When a line in the entries contains the word "tile", copy that line in full.

_ _ _ _ _ _ _

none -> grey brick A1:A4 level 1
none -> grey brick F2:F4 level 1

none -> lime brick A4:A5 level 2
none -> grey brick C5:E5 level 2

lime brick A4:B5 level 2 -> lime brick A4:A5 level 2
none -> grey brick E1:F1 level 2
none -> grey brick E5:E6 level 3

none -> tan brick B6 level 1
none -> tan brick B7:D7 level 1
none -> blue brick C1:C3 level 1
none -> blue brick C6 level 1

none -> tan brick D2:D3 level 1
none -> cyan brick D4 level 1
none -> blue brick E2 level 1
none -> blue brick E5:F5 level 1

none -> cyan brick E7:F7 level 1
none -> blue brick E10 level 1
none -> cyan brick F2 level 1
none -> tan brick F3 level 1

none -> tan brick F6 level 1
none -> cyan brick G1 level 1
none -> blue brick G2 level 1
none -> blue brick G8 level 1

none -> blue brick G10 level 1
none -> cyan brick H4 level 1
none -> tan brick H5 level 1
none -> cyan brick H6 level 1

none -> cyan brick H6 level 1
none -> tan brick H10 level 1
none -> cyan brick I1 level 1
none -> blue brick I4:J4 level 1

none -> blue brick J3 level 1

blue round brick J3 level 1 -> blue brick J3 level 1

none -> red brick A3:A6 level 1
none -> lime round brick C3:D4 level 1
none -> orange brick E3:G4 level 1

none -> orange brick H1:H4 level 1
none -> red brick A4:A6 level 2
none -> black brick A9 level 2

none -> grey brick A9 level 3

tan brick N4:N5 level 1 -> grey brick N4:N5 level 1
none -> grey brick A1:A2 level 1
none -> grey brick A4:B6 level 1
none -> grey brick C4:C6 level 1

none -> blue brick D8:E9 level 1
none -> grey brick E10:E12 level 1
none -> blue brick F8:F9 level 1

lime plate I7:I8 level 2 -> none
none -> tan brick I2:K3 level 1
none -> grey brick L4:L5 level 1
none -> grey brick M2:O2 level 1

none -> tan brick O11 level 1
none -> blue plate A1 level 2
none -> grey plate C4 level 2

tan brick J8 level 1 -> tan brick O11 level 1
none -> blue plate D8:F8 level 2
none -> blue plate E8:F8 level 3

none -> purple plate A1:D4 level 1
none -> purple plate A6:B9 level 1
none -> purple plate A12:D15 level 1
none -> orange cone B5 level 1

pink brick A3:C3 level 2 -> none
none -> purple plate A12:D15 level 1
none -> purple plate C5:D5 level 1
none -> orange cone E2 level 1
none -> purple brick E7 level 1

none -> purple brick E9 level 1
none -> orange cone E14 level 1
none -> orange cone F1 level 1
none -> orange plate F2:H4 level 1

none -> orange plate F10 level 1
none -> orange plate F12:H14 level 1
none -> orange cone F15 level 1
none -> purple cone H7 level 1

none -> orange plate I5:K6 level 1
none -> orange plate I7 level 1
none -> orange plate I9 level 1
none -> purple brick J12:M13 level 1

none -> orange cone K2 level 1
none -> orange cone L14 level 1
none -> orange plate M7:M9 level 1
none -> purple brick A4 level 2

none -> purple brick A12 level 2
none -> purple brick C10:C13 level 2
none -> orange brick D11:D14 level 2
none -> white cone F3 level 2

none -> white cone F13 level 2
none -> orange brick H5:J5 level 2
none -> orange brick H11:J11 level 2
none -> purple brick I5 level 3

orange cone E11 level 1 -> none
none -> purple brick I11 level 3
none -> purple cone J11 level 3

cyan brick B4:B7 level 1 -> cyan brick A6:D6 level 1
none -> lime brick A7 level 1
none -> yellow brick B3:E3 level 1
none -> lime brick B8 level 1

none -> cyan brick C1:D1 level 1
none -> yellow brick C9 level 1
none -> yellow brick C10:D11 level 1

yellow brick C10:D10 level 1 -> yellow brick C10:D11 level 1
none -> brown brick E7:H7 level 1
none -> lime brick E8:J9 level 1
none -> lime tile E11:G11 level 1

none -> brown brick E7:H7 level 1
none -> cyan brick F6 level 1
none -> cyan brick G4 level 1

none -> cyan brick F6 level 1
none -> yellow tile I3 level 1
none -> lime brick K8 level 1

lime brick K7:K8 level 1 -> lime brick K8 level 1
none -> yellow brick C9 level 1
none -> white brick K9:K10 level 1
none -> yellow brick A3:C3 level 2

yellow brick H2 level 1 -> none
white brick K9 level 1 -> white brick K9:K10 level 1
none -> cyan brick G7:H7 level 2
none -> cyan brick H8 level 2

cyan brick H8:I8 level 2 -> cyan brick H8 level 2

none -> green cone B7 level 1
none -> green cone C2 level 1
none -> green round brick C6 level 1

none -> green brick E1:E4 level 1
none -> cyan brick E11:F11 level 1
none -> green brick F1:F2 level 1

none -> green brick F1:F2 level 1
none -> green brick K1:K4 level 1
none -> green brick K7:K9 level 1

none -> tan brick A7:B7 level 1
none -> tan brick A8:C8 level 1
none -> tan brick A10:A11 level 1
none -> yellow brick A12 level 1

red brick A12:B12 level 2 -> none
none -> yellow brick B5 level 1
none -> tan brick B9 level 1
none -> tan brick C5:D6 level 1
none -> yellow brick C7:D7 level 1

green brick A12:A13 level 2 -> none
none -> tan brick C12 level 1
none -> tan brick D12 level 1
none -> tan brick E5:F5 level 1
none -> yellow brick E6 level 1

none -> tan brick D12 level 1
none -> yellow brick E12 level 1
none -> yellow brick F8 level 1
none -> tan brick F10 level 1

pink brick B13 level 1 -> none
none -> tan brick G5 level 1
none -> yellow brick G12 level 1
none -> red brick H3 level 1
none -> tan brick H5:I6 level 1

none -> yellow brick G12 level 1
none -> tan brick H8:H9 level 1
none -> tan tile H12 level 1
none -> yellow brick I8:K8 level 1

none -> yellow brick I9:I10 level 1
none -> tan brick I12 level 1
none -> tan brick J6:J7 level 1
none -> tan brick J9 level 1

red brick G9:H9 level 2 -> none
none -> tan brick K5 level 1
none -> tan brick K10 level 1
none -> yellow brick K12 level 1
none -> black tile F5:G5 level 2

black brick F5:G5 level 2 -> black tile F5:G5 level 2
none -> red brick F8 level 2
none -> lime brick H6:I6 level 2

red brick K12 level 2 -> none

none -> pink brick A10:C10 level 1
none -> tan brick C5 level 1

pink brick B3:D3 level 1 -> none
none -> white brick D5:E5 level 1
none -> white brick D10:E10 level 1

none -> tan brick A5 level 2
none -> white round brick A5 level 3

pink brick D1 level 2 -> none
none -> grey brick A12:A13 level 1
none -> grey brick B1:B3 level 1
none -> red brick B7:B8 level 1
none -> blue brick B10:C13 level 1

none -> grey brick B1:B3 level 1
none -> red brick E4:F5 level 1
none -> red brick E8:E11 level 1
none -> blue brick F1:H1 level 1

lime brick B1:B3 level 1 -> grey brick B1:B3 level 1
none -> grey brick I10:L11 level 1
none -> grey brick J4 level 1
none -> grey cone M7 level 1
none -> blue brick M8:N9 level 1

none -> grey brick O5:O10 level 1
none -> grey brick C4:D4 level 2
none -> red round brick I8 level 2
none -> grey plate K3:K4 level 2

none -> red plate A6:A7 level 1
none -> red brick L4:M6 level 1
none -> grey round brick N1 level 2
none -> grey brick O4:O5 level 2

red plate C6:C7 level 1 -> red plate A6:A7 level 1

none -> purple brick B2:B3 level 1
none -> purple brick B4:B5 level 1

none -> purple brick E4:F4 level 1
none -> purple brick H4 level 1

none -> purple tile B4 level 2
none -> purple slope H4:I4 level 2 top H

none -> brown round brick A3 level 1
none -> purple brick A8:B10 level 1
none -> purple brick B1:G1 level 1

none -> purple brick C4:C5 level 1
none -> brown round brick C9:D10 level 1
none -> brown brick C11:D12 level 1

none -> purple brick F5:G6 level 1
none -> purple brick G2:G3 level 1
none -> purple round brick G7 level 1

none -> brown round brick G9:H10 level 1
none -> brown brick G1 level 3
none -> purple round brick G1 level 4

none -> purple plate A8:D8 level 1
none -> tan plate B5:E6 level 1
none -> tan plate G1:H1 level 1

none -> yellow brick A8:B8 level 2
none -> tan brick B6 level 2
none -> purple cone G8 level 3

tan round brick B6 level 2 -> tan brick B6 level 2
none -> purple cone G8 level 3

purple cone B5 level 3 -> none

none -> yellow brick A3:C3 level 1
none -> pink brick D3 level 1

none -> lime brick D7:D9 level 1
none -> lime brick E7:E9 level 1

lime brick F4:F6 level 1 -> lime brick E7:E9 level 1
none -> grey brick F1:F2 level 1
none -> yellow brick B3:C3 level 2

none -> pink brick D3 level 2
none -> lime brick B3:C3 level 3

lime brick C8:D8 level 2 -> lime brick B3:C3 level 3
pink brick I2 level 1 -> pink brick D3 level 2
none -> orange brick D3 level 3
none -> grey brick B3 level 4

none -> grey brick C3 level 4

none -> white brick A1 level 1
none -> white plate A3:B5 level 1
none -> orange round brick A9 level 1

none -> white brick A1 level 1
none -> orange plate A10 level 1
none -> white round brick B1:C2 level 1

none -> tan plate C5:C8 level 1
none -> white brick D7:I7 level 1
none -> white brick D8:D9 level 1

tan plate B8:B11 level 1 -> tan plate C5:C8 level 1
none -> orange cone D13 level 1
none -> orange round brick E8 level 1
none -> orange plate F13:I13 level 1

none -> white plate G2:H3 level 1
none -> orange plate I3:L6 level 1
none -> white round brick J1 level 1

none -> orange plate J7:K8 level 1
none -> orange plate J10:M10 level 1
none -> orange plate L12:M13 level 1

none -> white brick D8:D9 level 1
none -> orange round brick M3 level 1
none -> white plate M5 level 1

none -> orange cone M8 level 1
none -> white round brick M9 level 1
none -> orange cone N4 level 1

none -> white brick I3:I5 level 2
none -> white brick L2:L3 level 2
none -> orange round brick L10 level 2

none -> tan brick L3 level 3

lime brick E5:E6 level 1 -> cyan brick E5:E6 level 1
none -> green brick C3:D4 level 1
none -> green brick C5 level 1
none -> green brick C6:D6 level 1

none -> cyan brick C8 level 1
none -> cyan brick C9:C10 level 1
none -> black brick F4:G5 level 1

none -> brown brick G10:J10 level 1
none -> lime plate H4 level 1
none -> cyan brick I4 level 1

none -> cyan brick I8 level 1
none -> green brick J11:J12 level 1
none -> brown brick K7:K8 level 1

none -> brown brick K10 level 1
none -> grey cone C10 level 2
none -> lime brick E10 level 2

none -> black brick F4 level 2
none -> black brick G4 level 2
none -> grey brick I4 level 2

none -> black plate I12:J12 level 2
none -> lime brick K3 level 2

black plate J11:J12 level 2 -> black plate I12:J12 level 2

_ _ _ _ _ _ _

## [Exercise output]
none -> lime tile E11:G11 level 1
none -> yellow tile I3 level 1
none -> tan tile H12 level 1
none -> black tile F5:G5 level 2
black brick F5:G5 level 2 -> black tile F5:G5 level 2
none -> purple tile B4 level 2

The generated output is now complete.